*EXERCISE AIM*. The copy you return must begin at the line containing "CN102 pin 1: N017 -> N021" and end at the final line of the listing below, with every picture left out.

*MATERIAL PROVIDED*.
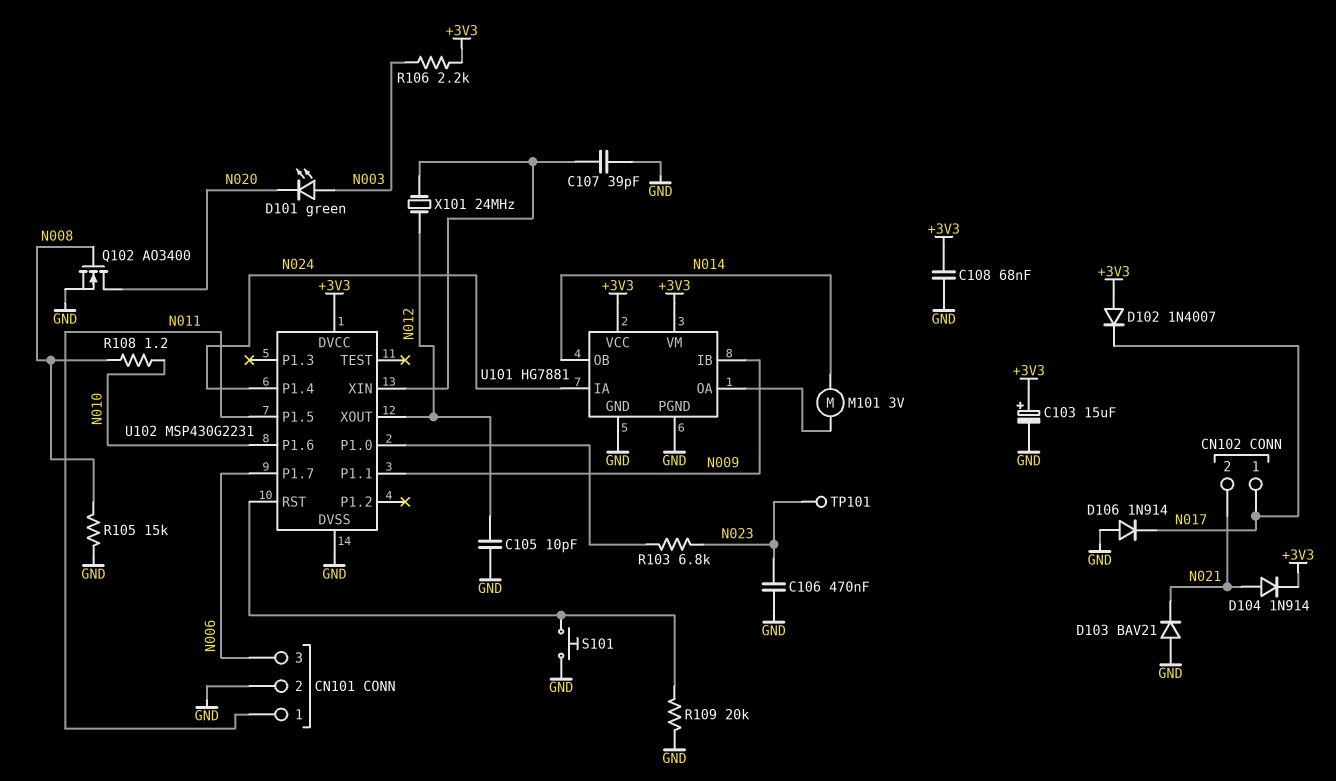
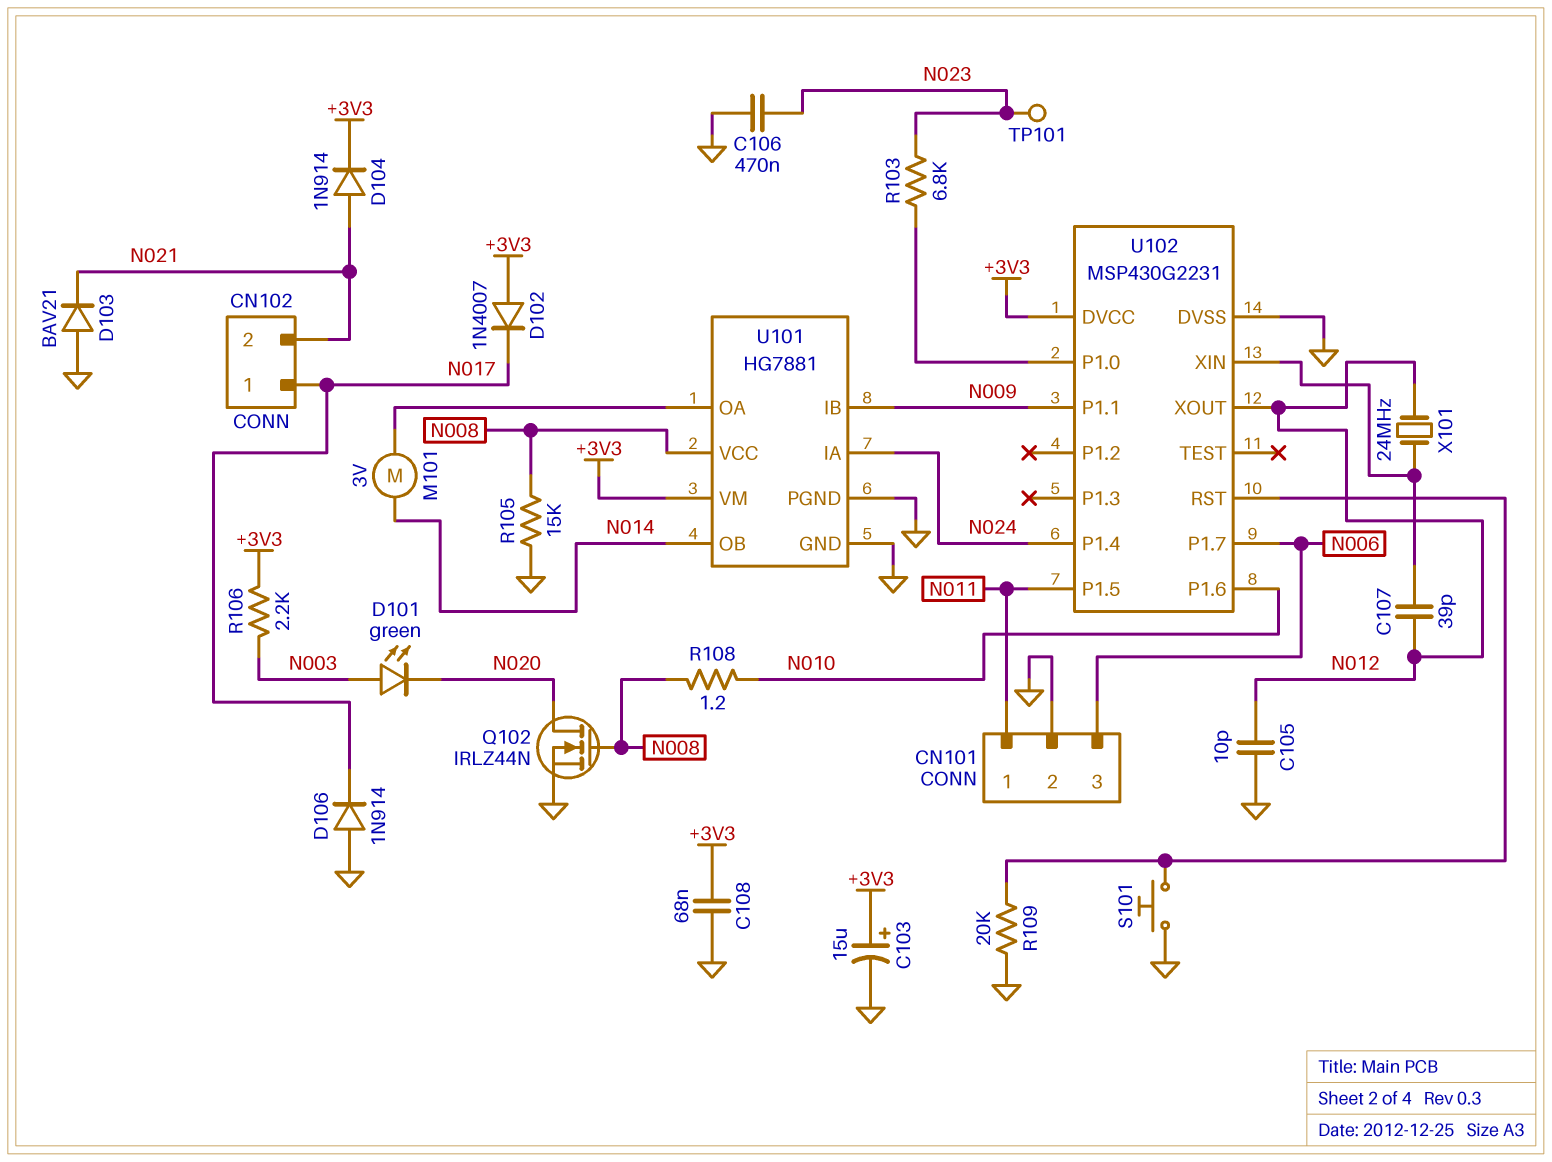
C107: 39pF (GND, U102/XIN) -> 39pF (N012, U102/XIN)
Q102: NMOS AO3400 (G N008, D N020, S GND) -> NMOS IRLZ44N (G N008, D N020, S GND)
U101 pin VCC: +3V3 -> N008

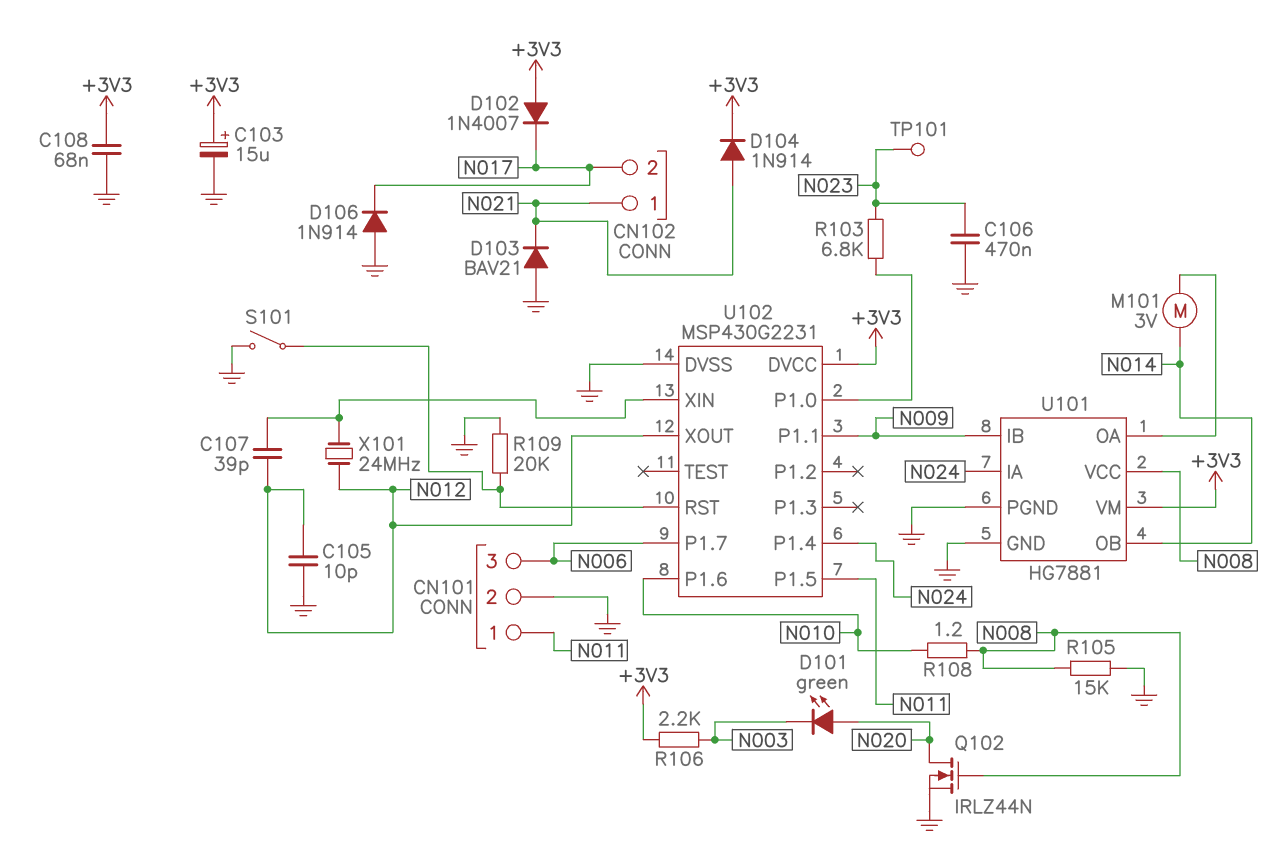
CN102 pin 1: N017 -> N021
CN102 pin 2: N021 -> N017
D101: LED green (A N003, K N020) -> LED green (A N020, K N003)
S101: button (GND, U102/RST) -> switch (GND, U102/RST)

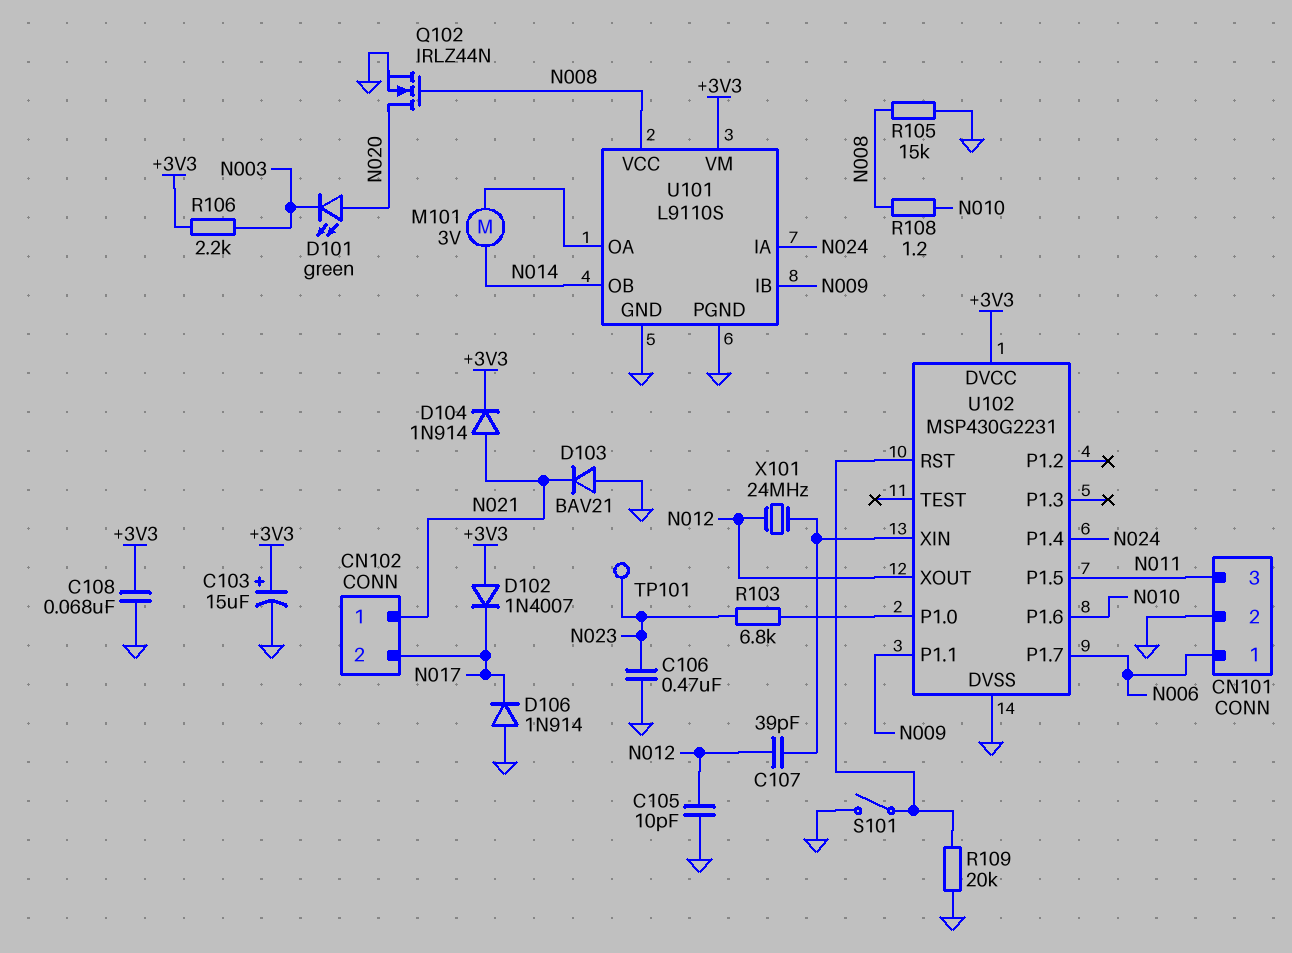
CN101 pin 1: N011 -> N006
CN101 pin 3: N006 -> N011
U101: HG7881 -> L9110S

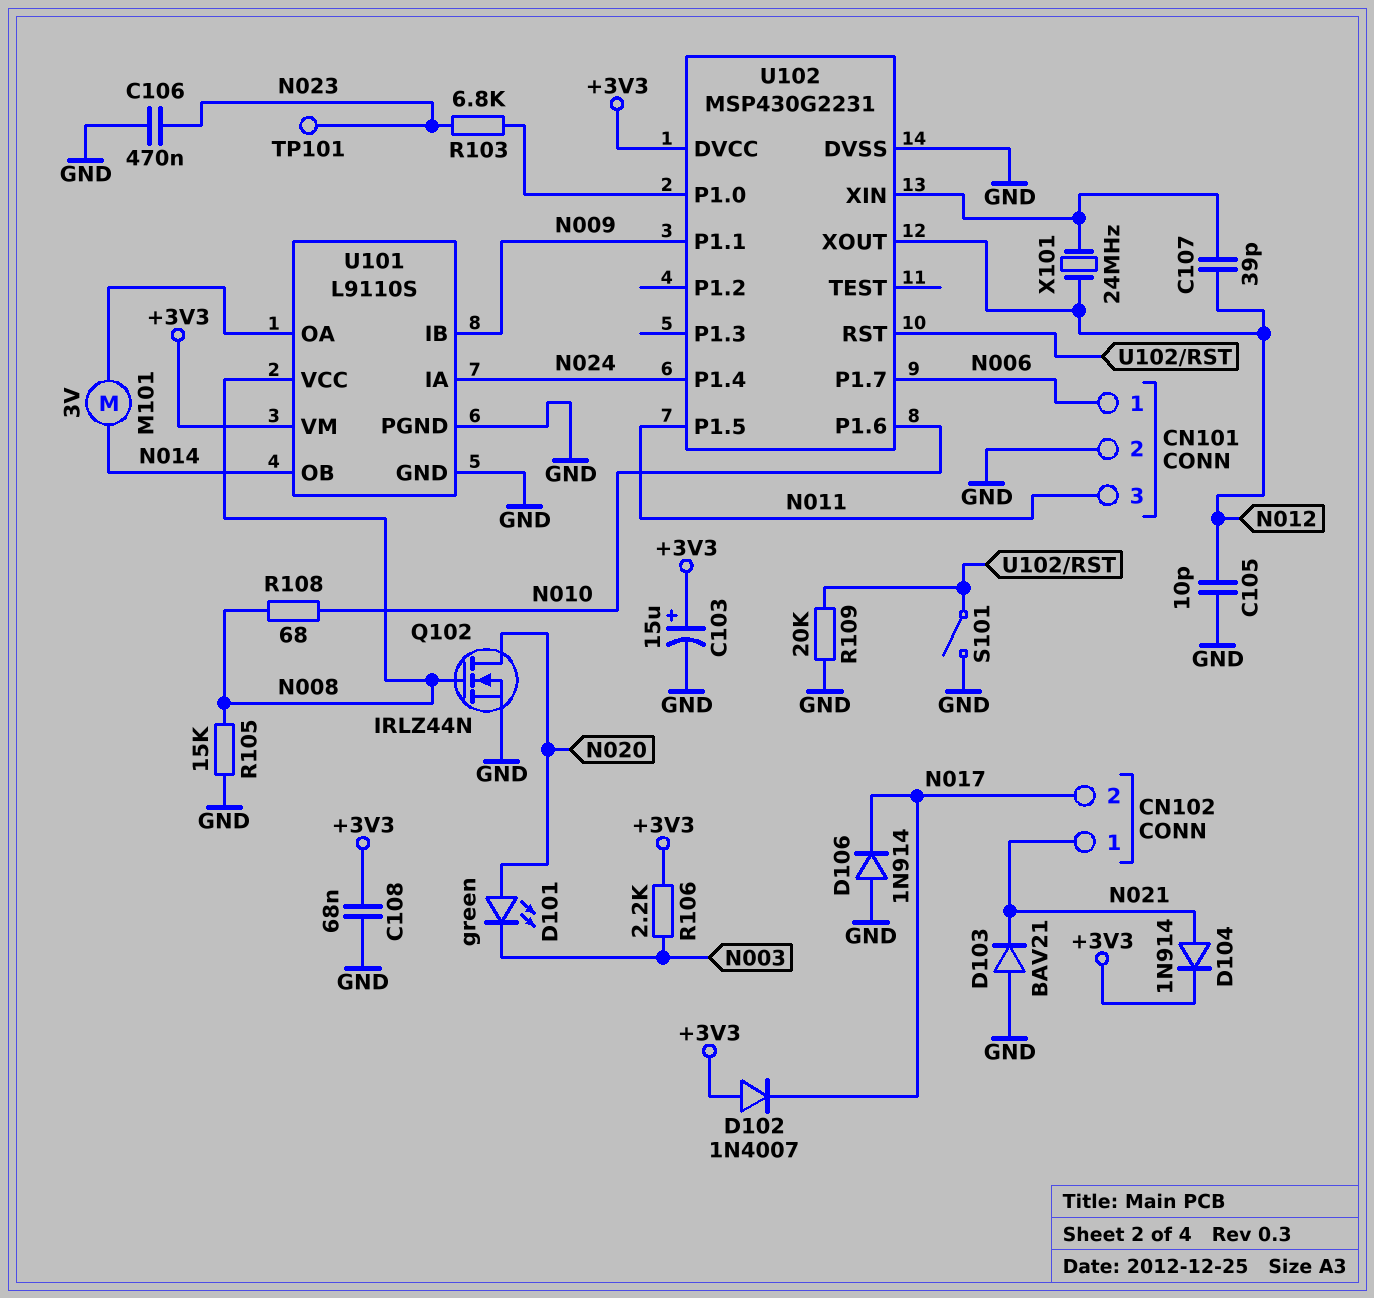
R108: 1.2 (N008, N010) -> 68 (N008, N010)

*ANSWER TO THIS TASK*.
CN102 pin 1: N017 -> N021
CN102 pin 2: N021 -> N017
D101: LED green (A N003, K N020) -> LED green (A N020, K N003)
S101: button (GND, U102/RST) -> switch (GND, U102/RST)

CN101 pin 1: N011 -> N006
CN101 pin 3: N006 -> N011
U101: HG7881 -> L9110S

R108: 1.2 (N008, N010) -> 68 (N008, N010)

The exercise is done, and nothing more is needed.